## Work task
Retype the records below word for word and omit any image.

Object correspondence data
········

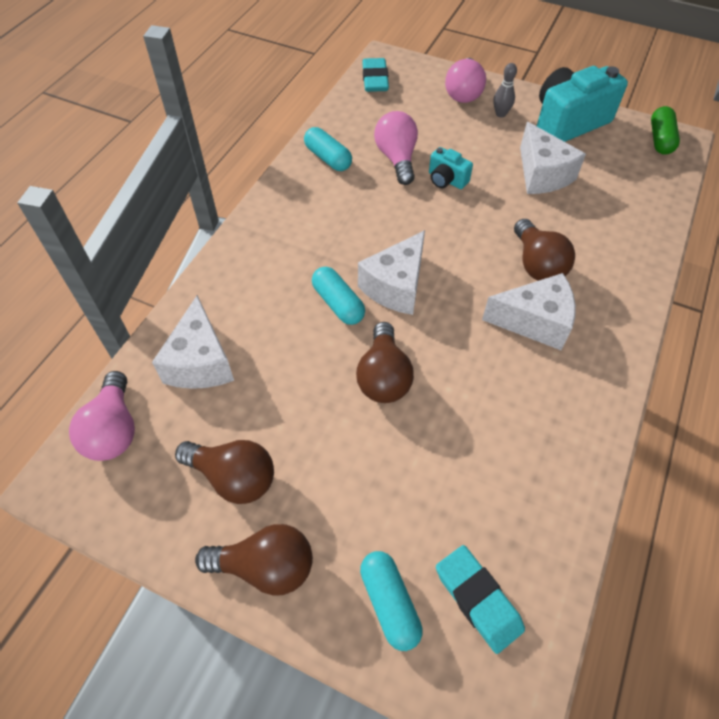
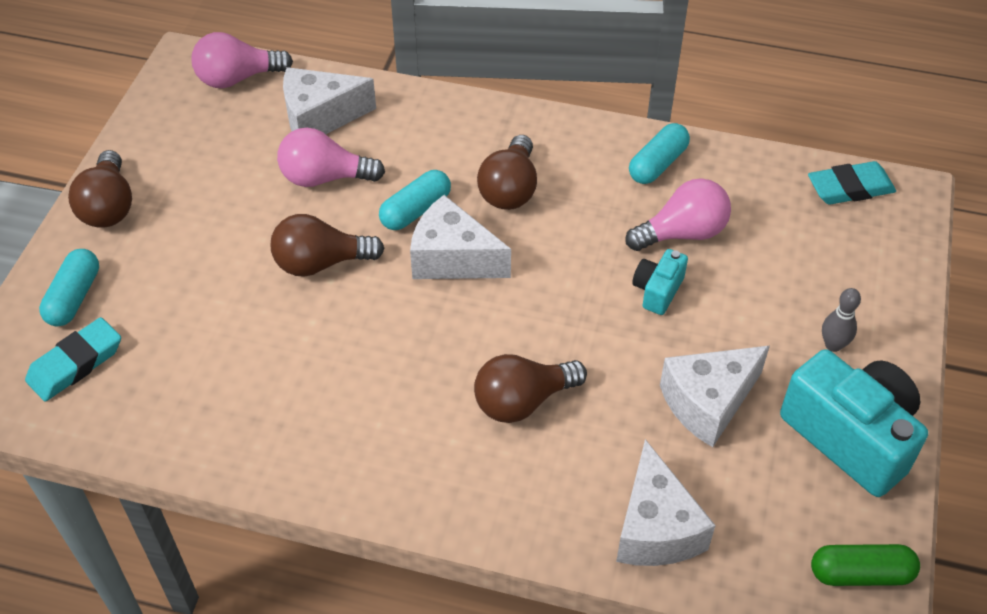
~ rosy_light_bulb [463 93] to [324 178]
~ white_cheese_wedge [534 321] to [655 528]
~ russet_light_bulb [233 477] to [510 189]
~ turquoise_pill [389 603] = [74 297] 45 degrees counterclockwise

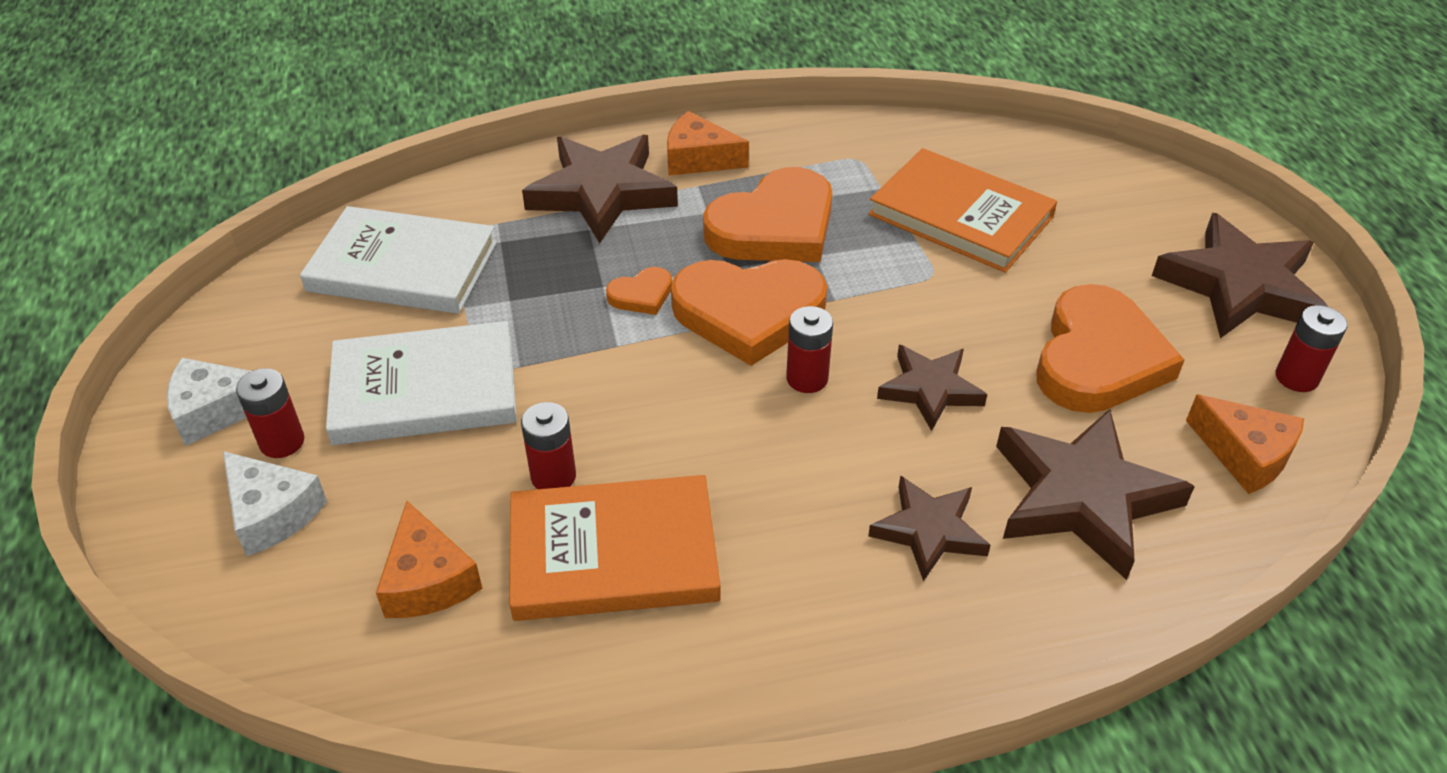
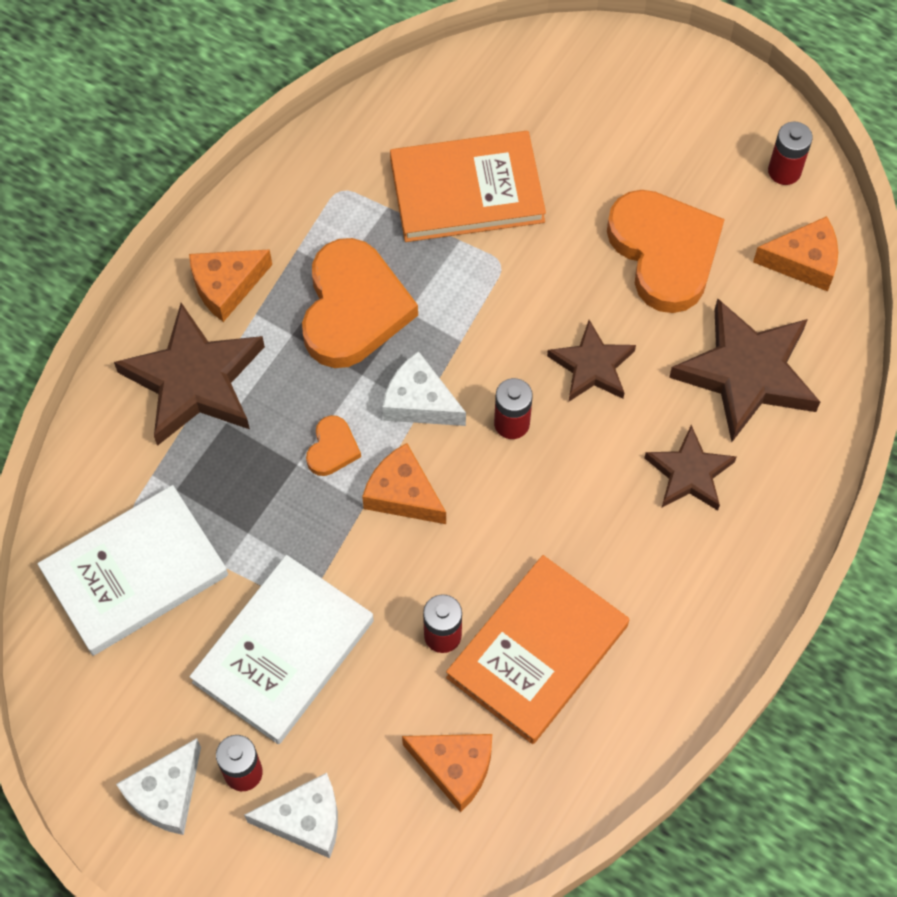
- russet_five-pointed_star [1240 286]
~ orange_heart [749 313] to white_cheese_wedge [419 402]
+ orange_cheese_wedge [403 494]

········

## Task response
~ rosy_light_bulb [463 93] to [324 178]
~ white_cheese_wedge [534 321] to [655 528]
~ russet_light_bulb [233 477] to [510 189]
~ turquoise_pill [389 603] = [74 297] 45 degrees counterclockwise

- russet_five-pointed_star [1240 286]
~ orange_heart [749 313] to white_cheese_wedge [419 402]
+ orange_cheese_wedge [403 494]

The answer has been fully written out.